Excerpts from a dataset
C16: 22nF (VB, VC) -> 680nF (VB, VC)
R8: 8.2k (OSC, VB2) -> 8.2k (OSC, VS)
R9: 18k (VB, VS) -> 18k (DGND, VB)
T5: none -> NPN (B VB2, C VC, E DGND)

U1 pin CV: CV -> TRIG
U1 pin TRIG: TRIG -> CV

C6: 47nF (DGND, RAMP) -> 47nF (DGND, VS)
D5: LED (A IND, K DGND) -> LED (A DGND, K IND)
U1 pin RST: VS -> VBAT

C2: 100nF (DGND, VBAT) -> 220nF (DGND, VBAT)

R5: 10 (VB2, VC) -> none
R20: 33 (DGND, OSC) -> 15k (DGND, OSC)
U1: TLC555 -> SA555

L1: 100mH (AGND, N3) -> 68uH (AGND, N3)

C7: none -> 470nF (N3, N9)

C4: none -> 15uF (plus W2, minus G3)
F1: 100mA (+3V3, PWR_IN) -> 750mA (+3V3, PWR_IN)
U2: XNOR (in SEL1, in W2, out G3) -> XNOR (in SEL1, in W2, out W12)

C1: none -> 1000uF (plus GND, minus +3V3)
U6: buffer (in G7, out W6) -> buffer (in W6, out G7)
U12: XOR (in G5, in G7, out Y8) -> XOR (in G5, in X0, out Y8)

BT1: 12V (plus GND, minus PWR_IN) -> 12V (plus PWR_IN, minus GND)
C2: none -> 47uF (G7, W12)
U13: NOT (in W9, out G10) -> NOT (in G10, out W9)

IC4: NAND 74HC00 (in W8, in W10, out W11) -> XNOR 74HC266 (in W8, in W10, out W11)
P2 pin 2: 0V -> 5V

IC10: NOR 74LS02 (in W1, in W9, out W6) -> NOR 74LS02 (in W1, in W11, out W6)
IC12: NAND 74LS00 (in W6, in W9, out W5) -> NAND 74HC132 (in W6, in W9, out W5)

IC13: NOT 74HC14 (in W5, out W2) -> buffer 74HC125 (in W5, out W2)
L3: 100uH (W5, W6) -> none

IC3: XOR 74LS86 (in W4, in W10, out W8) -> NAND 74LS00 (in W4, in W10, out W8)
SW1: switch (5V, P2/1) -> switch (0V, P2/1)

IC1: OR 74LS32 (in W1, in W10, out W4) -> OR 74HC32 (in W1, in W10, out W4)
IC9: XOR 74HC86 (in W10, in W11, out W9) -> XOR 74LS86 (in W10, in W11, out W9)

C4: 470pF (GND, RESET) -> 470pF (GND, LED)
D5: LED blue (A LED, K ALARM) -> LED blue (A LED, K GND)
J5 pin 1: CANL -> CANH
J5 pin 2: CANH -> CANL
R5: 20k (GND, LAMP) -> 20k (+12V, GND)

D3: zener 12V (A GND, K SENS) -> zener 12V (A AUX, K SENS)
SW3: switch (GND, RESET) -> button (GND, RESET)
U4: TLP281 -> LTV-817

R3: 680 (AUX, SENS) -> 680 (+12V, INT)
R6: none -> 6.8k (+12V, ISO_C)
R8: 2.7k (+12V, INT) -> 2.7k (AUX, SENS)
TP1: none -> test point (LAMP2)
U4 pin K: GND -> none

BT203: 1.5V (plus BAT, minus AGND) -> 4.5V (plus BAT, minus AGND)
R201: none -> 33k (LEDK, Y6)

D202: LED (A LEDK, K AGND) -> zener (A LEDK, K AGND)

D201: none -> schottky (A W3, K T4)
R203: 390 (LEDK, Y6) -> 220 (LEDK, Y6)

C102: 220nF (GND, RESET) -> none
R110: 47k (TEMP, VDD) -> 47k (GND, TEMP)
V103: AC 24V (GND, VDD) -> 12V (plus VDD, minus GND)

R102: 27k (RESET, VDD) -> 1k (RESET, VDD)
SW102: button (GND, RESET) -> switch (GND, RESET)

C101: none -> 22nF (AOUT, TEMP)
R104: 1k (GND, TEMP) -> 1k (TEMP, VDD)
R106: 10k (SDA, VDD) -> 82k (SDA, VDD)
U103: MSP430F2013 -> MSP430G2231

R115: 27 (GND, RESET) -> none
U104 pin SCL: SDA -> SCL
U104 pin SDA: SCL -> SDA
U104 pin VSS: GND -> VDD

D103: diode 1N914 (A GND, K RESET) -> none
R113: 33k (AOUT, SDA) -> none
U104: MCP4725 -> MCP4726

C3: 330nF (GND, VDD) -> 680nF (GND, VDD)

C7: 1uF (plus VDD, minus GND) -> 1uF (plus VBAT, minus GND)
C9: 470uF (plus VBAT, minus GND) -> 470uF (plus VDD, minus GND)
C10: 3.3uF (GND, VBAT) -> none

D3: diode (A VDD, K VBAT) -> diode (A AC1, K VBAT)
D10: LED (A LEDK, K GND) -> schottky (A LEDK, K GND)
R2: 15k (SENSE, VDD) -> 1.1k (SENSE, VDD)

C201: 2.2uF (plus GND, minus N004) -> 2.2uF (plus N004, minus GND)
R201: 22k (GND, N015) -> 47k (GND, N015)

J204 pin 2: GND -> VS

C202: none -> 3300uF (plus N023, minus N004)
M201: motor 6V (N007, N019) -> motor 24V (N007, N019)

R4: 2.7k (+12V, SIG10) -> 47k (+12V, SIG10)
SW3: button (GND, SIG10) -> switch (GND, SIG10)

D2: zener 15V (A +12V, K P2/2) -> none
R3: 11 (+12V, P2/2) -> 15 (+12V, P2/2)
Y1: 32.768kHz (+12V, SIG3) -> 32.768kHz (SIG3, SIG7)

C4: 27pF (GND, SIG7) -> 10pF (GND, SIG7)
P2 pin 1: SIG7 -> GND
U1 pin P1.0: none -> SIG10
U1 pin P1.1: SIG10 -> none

* _How to complete this task_
Every line above in which the word "XNOR" occurs needs to be copied.

* _Exercise response_
U2: XNOR (in SEL1, in W2, out G3) -> XNOR (in SEL1, in W2, out W12)
IC4: NAND 74HC00 (in W8, in W10, out W11) -> XNOR 74HC266 (in W8, in W10, out W11)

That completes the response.